▽

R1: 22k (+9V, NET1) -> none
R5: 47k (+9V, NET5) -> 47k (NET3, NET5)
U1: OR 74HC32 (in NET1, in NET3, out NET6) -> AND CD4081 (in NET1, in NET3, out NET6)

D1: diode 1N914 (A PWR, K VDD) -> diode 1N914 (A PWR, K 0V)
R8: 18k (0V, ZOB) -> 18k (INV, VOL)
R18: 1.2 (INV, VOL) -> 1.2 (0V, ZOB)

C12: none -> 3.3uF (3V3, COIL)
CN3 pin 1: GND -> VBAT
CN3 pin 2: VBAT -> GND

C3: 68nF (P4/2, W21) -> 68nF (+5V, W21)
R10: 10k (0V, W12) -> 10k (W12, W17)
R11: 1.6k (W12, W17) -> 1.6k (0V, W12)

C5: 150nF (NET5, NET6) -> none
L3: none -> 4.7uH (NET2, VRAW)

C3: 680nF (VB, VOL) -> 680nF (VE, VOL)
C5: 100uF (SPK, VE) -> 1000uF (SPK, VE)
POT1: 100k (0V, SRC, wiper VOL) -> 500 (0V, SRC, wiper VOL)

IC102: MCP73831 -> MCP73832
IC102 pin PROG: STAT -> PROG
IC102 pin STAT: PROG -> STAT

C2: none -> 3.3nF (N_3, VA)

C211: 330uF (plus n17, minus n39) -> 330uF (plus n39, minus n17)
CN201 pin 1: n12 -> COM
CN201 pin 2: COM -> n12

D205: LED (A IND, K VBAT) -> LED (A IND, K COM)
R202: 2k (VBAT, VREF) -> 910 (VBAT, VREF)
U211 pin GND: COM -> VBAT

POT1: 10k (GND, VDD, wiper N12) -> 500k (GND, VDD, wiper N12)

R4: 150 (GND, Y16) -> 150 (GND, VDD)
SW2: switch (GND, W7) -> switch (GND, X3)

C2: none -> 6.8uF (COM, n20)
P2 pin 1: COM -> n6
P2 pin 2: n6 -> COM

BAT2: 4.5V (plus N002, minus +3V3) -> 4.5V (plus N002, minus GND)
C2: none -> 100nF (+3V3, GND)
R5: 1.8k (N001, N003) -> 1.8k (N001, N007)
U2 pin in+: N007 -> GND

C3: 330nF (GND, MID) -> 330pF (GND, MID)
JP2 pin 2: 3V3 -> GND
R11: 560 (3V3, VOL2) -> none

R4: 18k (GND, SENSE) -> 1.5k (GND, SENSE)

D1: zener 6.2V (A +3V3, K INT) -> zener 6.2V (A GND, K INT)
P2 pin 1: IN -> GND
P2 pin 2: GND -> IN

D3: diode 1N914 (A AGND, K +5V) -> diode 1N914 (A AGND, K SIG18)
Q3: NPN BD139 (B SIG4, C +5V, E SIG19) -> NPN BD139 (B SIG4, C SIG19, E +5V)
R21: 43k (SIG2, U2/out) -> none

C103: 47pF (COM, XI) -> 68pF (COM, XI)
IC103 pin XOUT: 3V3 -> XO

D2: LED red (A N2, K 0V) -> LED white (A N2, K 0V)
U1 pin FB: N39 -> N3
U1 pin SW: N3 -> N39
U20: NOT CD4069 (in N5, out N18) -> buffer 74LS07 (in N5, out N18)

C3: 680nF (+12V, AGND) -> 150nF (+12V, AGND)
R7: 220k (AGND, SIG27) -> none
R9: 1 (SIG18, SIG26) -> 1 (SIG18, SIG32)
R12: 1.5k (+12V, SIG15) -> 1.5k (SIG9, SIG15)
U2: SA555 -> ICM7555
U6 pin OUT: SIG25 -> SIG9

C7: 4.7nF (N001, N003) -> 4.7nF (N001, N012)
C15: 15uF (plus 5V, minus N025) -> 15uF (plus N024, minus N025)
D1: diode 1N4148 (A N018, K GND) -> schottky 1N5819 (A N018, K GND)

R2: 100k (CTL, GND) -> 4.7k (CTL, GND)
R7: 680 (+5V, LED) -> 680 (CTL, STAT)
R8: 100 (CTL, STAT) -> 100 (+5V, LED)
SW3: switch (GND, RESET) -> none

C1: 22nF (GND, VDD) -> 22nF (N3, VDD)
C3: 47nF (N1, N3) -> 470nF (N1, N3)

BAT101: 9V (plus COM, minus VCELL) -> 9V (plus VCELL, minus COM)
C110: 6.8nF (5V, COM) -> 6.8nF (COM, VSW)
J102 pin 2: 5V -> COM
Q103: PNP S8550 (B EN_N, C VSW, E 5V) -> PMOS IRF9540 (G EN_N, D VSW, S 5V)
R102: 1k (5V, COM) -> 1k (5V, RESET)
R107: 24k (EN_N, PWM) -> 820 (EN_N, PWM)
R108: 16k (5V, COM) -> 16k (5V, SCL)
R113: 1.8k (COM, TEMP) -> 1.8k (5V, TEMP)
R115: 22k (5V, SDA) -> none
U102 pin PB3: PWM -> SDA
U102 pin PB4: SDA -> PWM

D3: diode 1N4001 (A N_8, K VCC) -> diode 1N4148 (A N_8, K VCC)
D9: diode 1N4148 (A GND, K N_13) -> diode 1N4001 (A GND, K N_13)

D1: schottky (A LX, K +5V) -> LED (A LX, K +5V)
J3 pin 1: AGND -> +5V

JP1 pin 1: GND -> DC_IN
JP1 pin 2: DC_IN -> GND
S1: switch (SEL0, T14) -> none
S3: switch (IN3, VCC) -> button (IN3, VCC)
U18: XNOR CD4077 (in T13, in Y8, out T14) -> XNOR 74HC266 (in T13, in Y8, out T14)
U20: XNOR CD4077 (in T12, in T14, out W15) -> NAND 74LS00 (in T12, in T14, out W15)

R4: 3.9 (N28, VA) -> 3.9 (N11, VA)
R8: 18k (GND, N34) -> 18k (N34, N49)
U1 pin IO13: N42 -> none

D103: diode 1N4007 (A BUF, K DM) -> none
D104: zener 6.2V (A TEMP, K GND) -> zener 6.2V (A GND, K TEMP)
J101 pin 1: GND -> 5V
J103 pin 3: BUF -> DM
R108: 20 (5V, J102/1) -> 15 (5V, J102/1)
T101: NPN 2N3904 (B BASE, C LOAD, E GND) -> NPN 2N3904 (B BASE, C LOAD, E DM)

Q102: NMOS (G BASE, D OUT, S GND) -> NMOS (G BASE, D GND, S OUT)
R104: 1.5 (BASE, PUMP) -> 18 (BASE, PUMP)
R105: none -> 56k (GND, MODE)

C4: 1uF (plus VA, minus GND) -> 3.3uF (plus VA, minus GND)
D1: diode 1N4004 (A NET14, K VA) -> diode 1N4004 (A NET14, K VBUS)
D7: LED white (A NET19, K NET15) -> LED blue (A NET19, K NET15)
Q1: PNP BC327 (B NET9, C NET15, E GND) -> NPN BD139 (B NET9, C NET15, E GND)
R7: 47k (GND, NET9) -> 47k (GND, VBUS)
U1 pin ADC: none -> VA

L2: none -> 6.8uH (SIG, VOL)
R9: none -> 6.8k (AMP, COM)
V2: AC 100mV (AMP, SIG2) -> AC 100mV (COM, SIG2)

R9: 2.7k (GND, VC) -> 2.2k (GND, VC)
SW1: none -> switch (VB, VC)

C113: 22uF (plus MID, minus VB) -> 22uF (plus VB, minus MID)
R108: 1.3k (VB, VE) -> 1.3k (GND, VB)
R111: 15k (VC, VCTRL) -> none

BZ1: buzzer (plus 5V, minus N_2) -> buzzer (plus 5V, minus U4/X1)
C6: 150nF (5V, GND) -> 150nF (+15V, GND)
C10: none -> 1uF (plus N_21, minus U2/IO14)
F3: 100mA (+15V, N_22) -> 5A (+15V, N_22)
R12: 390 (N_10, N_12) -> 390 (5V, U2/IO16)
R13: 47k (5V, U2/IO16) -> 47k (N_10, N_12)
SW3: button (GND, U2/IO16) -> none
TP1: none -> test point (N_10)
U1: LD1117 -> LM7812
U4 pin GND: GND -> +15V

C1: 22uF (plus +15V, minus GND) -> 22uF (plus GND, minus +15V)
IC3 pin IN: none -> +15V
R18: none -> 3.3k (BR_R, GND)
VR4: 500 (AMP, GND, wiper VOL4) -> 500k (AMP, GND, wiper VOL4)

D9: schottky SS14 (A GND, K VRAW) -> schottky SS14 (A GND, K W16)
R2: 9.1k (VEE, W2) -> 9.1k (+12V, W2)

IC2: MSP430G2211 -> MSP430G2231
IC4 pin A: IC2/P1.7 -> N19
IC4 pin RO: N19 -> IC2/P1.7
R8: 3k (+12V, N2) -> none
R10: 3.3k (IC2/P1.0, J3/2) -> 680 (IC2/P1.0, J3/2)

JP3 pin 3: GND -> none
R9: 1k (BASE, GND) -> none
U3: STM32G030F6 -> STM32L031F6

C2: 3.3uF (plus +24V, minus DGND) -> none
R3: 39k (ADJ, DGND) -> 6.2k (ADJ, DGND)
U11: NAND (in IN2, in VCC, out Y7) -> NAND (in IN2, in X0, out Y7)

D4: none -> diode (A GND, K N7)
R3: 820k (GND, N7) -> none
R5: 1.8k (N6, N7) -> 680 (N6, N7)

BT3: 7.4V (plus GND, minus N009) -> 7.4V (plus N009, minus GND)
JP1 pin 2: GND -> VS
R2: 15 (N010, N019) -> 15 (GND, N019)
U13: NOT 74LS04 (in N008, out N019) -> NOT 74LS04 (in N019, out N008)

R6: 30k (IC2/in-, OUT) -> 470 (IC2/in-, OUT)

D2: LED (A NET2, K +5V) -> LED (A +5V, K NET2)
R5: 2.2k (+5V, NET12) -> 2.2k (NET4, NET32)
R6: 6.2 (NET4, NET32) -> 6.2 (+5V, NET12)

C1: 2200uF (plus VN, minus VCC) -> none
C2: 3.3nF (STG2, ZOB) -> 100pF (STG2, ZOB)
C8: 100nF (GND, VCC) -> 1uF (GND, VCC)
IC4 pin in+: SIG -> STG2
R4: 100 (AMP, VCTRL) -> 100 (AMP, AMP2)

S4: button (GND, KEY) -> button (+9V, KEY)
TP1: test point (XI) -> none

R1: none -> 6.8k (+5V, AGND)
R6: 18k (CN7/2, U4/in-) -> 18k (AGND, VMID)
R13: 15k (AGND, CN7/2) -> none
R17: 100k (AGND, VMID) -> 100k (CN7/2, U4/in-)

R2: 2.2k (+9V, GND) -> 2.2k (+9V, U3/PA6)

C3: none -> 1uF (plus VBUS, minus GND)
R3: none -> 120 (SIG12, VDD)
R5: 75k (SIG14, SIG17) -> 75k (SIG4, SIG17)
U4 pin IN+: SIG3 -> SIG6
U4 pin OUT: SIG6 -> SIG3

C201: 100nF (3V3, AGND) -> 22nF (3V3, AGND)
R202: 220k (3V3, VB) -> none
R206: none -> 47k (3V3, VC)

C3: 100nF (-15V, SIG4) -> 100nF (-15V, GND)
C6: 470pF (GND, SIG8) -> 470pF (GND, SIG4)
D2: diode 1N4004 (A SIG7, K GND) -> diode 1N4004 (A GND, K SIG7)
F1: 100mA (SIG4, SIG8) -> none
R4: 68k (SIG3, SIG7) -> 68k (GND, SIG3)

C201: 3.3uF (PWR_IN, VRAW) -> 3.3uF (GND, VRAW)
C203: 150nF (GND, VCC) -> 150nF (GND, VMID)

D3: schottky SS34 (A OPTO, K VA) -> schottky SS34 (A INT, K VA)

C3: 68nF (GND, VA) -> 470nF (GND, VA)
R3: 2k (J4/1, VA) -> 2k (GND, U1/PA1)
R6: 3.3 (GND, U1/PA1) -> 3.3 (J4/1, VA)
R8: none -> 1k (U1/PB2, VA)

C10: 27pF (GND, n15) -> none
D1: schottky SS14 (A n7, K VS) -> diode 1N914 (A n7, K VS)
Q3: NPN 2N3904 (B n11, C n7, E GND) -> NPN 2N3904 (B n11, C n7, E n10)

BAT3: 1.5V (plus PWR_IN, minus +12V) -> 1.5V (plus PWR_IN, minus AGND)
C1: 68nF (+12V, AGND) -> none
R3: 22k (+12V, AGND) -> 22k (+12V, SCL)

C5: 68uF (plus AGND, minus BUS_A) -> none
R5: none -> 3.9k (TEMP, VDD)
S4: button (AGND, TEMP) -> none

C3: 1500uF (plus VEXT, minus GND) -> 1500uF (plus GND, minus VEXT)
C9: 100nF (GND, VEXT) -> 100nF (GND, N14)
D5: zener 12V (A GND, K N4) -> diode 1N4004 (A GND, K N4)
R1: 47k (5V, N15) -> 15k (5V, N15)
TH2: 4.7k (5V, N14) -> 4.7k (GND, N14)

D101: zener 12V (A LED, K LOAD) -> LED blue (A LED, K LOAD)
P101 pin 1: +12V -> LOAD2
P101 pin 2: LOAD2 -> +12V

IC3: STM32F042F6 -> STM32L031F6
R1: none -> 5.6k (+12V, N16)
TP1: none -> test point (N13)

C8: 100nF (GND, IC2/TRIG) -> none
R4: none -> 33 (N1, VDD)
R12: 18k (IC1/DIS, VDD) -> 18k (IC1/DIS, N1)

△

As listed above, the lines from the line with "C3: 47nF (N1, N3) -> 470nF (N1, N3)" to the line with "D103: diode 1N4007 (A BUF, K DM) -> none" are to be echoed exactly, with both ends included and nothing added.

» **Your response**
C3: 47nF (N1, N3) -> 470nF (N1, N3)

BAT101: 9V (plus COM, minus VCELL) -> 9V (plus VCELL, minus COM)
C110: 6.8nF (5V, COM) -> 6.8nF (COM, VSW)
J102 pin 2: 5V -> COM
Q103: PNP S8550 (B EN_N, C VSW, E 5V) -> PMOS IRF9540 (G EN_N, D VSW, S 5V)
R102: 1k (5V, COM) -> 1k (5V, RESET)
R107: 24k (EN_N, PWM) -> 820 (EN_N, PWM)
R108: 16k (5V, COM) -> 16k (5V, SCL)
R113: 1.8k (COM, TEMP) -> 1.8k (5V, TEMP)
R115: 22k (5V, SDA) -> none
U102 pin PB3: PWM -> SDA
U102 pin PB4: SDA -> PWM

D3: diode 1N4001 (A N_8, K VCC) -> diode 1N4148 (A N_8, K VCC)
D9: diode 1N4148 (A GND, K N_13) -> diode 1N4001 (A GND, K N_13)

D1: schottky (A LX, K +5V) -> LED (A LX, K +5V)
J3 pin 1: AGND -> +5V

JP1 pin 1: GND -> DC_IN
JP1 pin 2: DC_IN -> GND
S1: switch (SEL0, T14) -> none
S3: switch (IN3, VCC) -> button (IN3, VCC)
U18: XNOR CD4077 (in T13, in Y8, out T14) -> XNOR 74HC266 (in T13, in Y8, out T14)
U20: XNOR CD4077 (in T12, in T14, out W15) -> NAND 74LS00 (in T12, in T14, out W15)

R4: 3.9 (N28, VA) -> 3.9 (N11, VA)
R8: 18k (GND, N34) -> 18k (N34, N49)
U1 pin IO13: N42 -> none

D103: diode 1N4007 (A BUF, K DM) -> none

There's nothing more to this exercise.